- **Exercise prompt**
From the line that contains "white domino: 11 -> 10" down to the final line below, please repeat each line exactly and nothing more, with no pictures.

Stored records:
Content starts

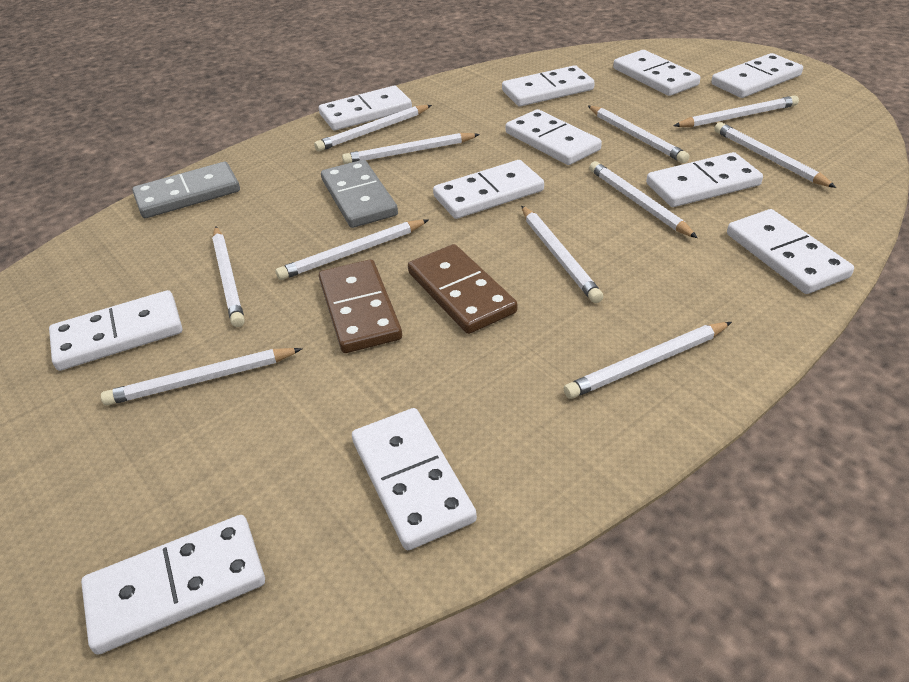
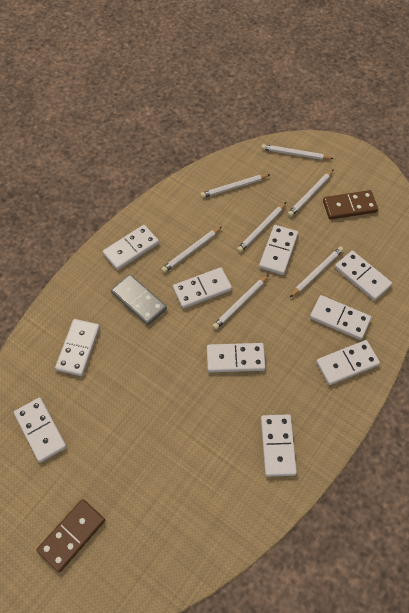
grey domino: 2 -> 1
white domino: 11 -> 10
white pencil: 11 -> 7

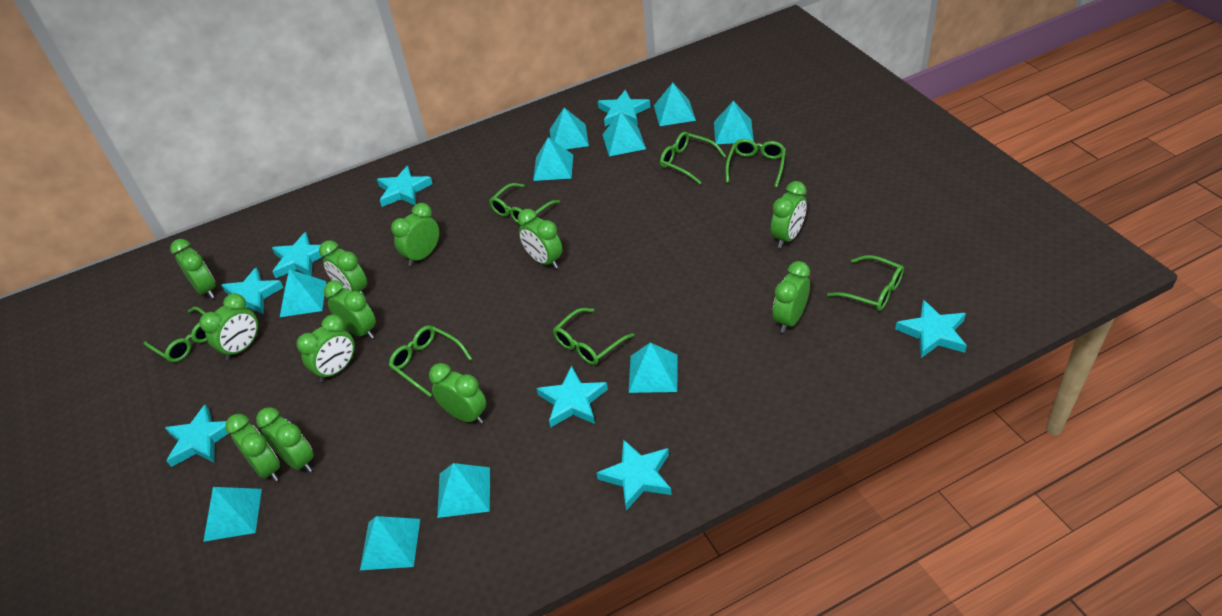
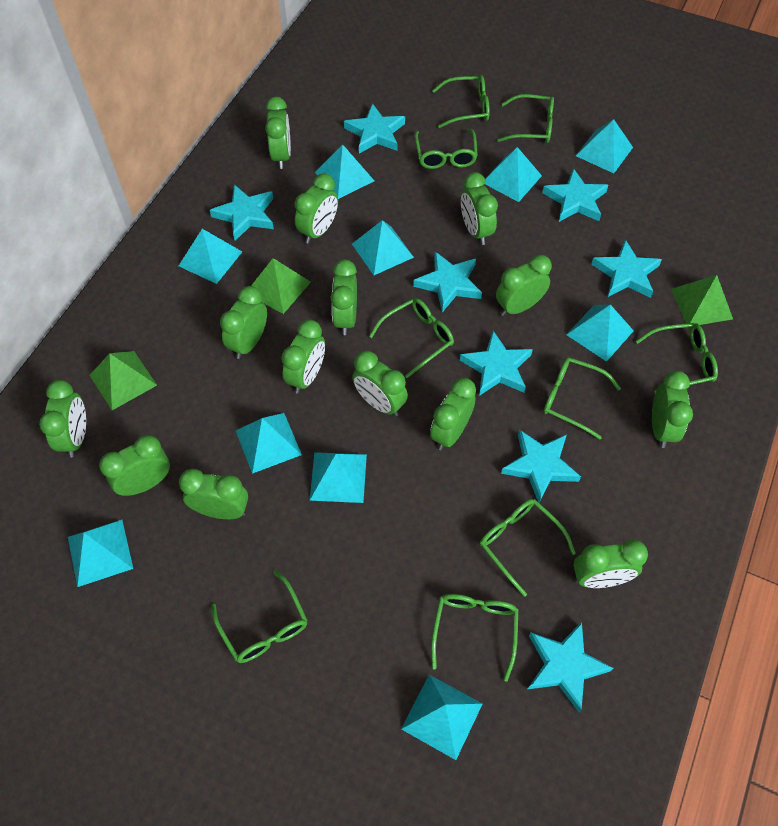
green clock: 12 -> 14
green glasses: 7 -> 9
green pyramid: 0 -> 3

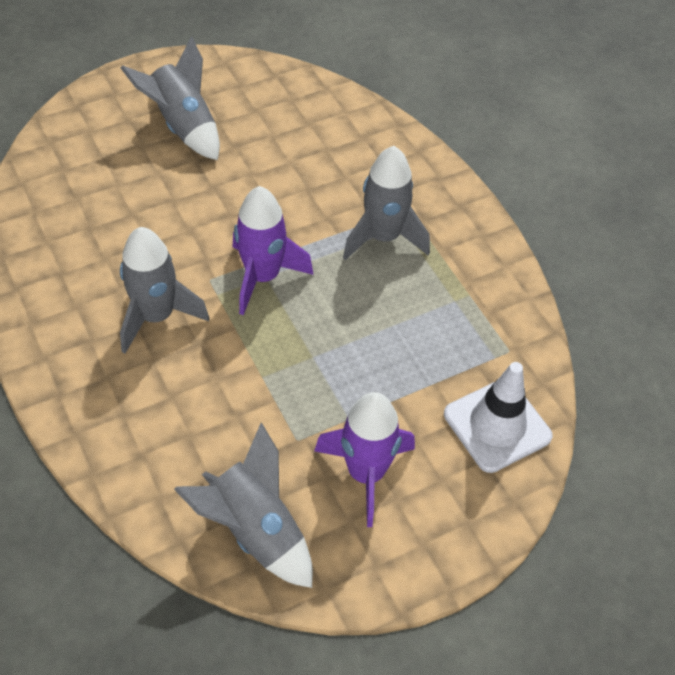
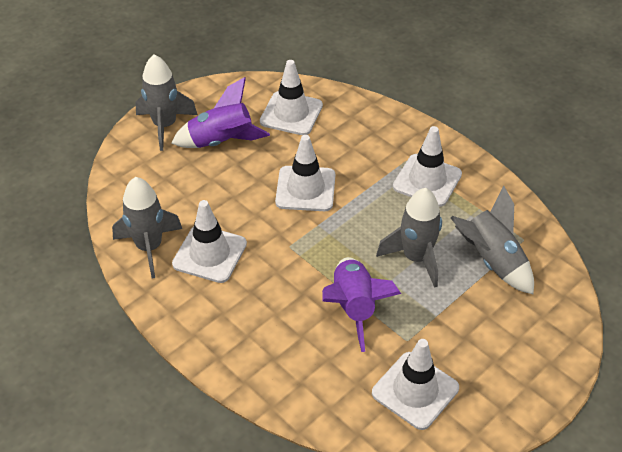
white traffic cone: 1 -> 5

Content ends

- **Output**
white domino: 11 -> 10
white pencil: 11 -> 7

green clock: 12 -> 14
green glasses: 7 -> 9
green pyramid: 0 -> 3

white traffic cone: 1 -> 5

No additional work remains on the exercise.